Assigned task: Every line below should come back exactly as written, though the pictures stay out.

Information provided:
====================
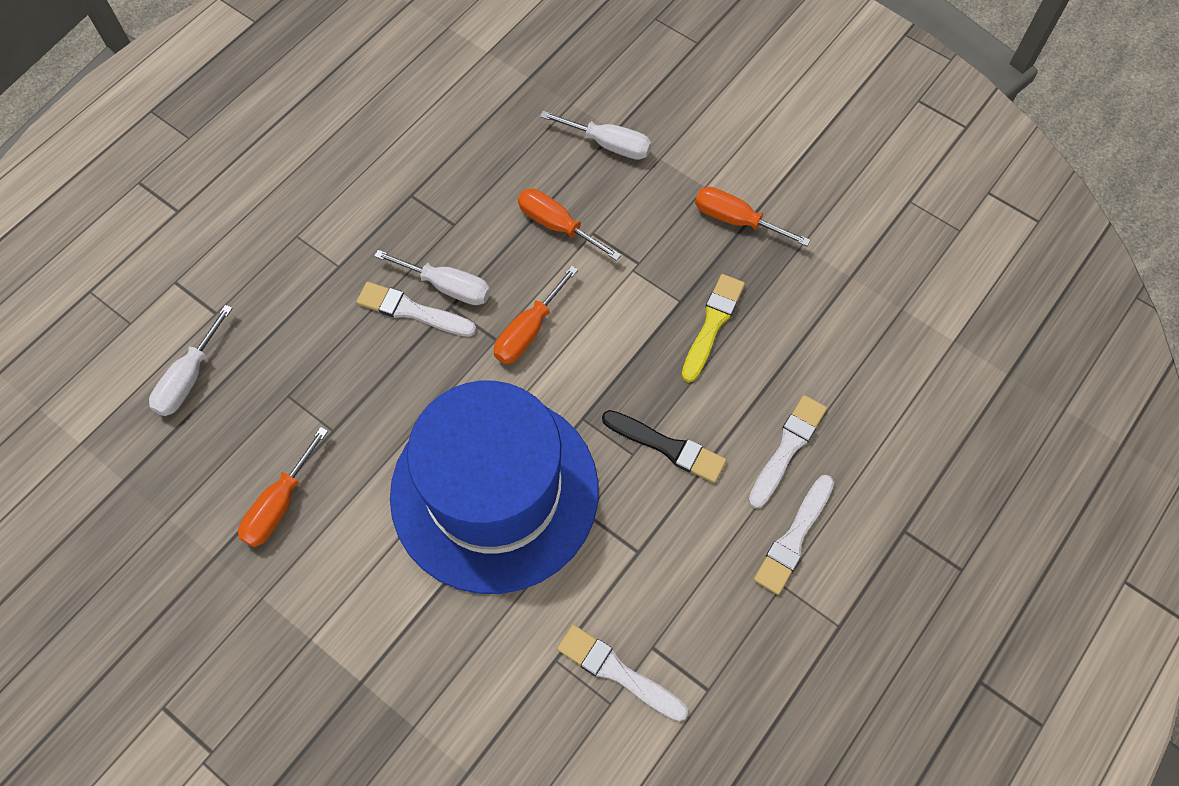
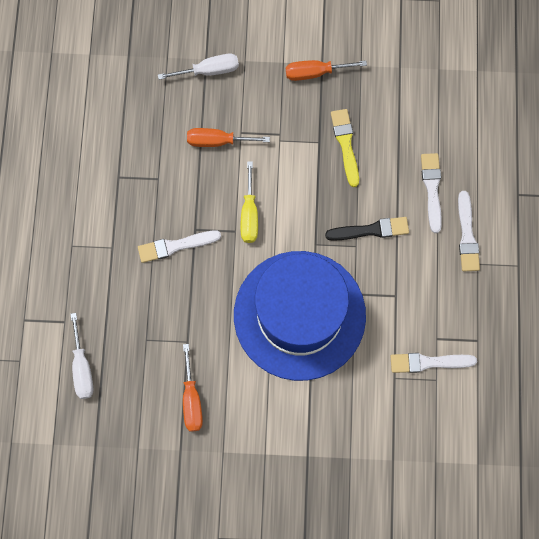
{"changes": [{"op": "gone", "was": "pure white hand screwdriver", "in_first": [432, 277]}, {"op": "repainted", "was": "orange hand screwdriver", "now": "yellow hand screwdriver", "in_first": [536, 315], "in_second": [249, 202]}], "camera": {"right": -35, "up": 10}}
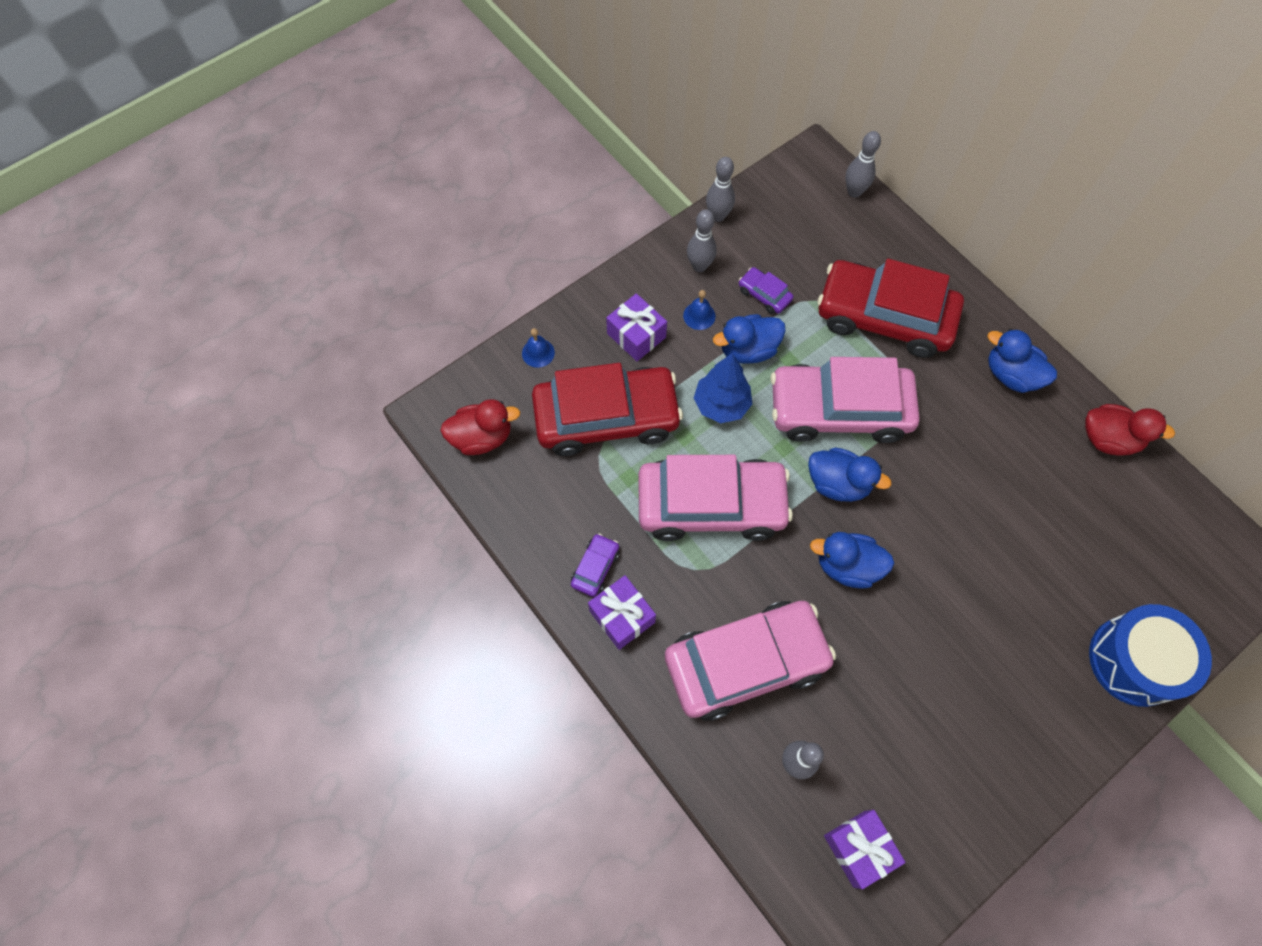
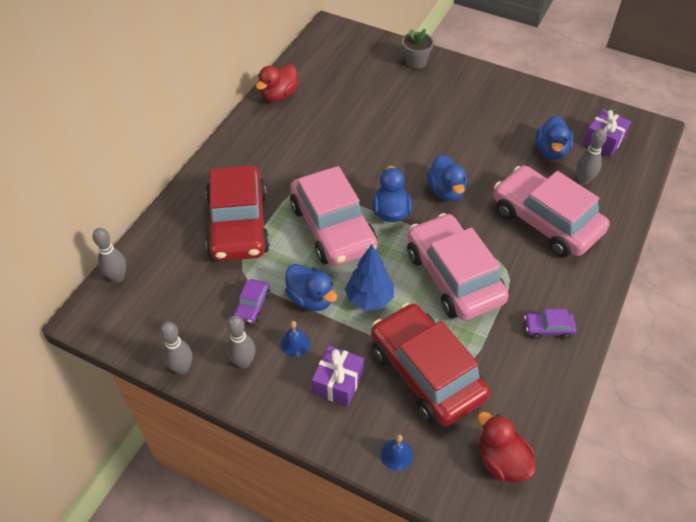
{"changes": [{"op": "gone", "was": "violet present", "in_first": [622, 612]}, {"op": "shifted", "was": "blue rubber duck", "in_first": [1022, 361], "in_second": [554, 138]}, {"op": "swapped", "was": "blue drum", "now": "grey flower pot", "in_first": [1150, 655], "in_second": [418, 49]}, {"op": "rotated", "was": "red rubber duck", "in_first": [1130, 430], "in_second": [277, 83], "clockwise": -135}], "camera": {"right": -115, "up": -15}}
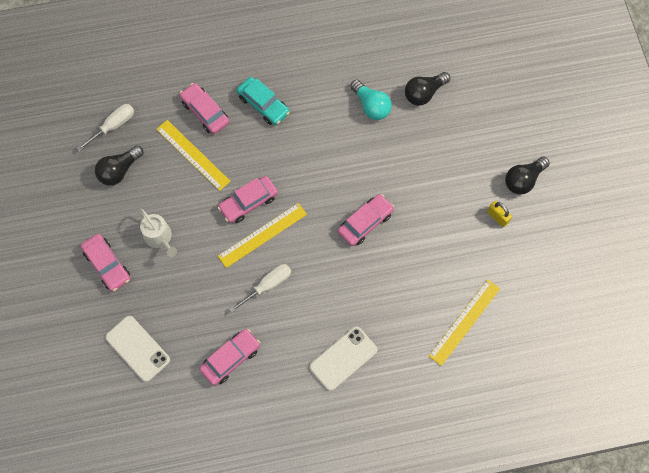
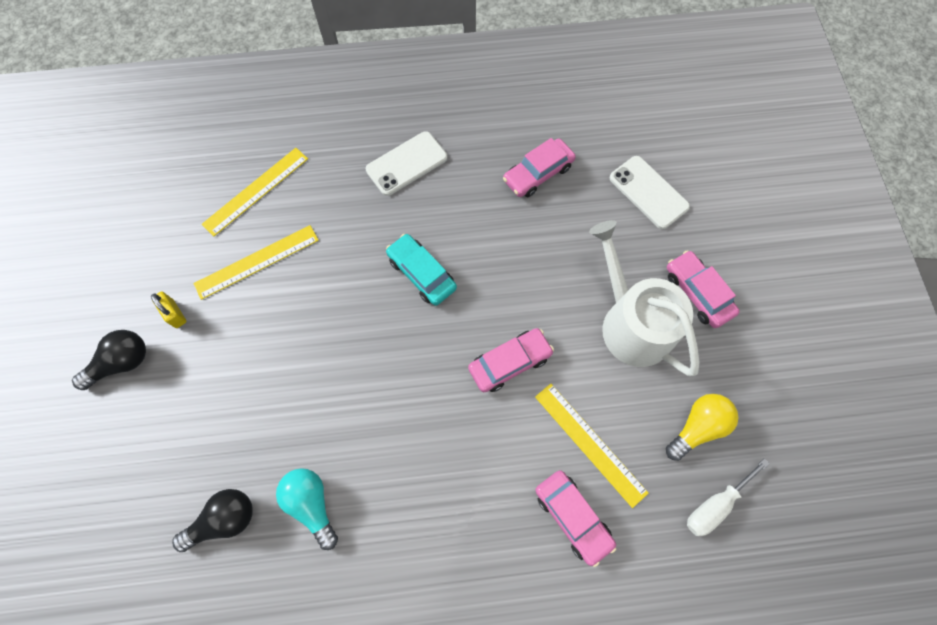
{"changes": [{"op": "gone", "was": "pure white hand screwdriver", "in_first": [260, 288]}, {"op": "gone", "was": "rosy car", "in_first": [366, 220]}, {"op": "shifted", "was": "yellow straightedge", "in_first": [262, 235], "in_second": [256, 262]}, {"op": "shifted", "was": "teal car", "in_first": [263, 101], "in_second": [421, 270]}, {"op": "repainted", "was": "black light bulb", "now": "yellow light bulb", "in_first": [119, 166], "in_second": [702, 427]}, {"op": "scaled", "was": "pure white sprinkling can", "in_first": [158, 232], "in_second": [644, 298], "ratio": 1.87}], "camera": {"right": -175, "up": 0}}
====================
Answer space:
{"changes": [{"op": "gone", "was": "pure white hand screwdriver", "in_first": [432, 277]}, {"op": "repainted", "was": "orange hand screwdriver", "now": "yellow hand screwdriver", "in_first": [536, 315], "in_second": [249, 202]}], "camera": {"right": -35, "up": 10}}
{"changes": [{"op": "gone", "was": "violet present", "in_first": [622, 612]}, {"op": "shifted", "was": "blue rubber duck", "in_first": [1022, 361], "in_second": [554, 138]}, {"op": "swapped", "was": "blue drum", "now": "grey flower pot", "in_first": [1150, 655], "in_second": [418, 49]}, {"op": "rotated", "was": "red rubber duck", "in_first": [1130, 430], "in_second": [277, 83], "clockwise": -135}], "camera": {"right": -115, "up": -15}}
{"changes": [{"op": "gone", "was": "pure white hand screwdriver", "in_first": [260, 288]}, {"op": "gone", "was": "rosy car", "in_first": [366, 220]}, {"op": "shifted", "was": "yellow straightedge", "in_first": [262, 235], "in_second": [256, 262]}, {"op": "shifted", "was": "teal car", "in_first": [263, 101], "in_second": [421, 270]}, {"op": "repainted", "was": "black light bulb", "now": "yellow light bulb", "in_first": [119, 166], "in_second": [702, 427]}, {"op": "scaled", "was": "pure white sprinkling can", "in_first": [158, 232], "in_second": [644, 298], "ratio": 1.87}], "camera": {"right": -175, "up": 0}}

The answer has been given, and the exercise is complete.